ACTION ITEM:
All the lines below need to be output exactly, apart from any images.

PROVIDED DATA:
* * * *

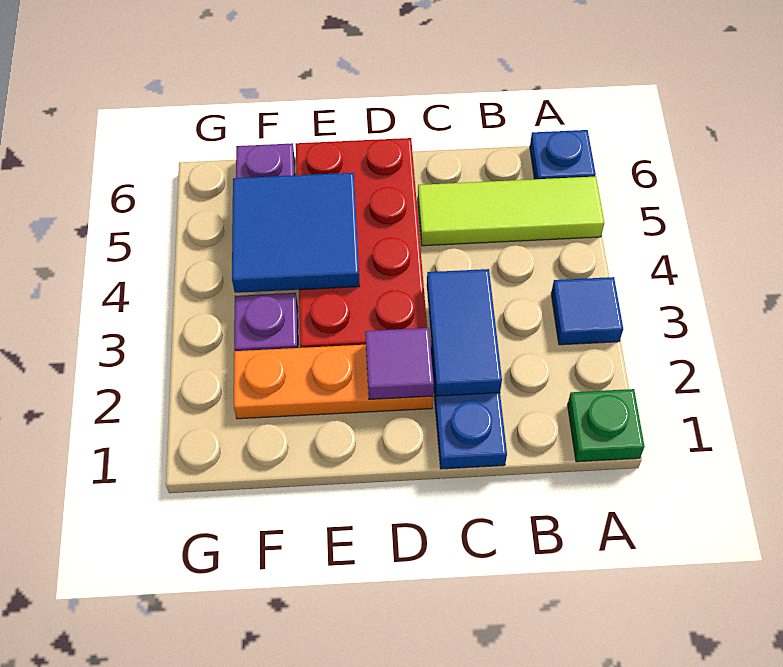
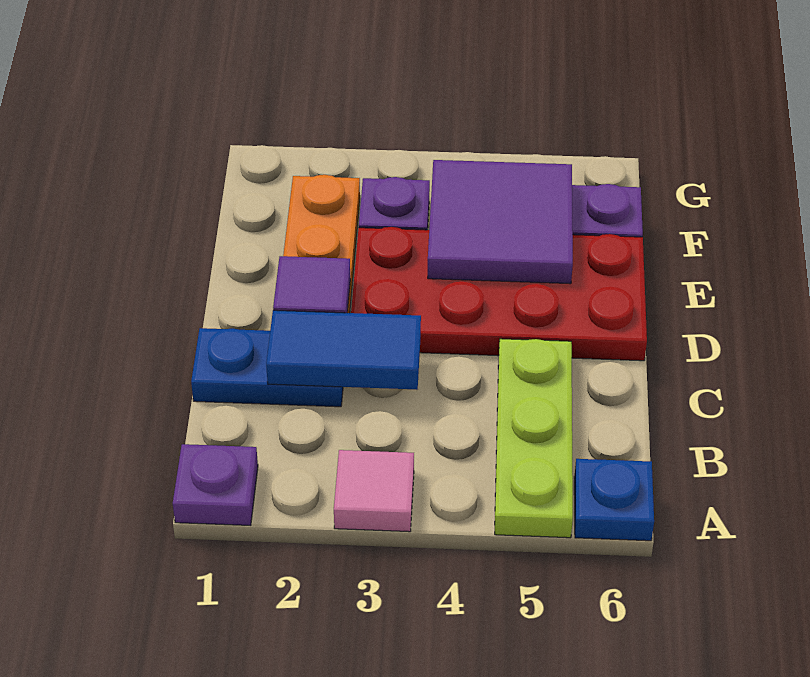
green plate A1 level 1 -> purple plate A1 level 1
blue tile A3 level 1 -> pink tile A3 level 1
lime tile A5:C5 level 1 -> lime plate A5:C5 level 1
blue tile E4:F5 level 2 -> purple tile E4:F5 level 2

* * * *

RESULT OF THIS TASK:
green plate A1 level 1 -> purple plate A1 level 1
blue tile A3 level 1 -> pink tile A3 level 1
lime tile A5:C5 level 1 -> lime plate A5:C5 level 1
blue tile E4:F5 level 2 -> purple tile E4:F5 level 2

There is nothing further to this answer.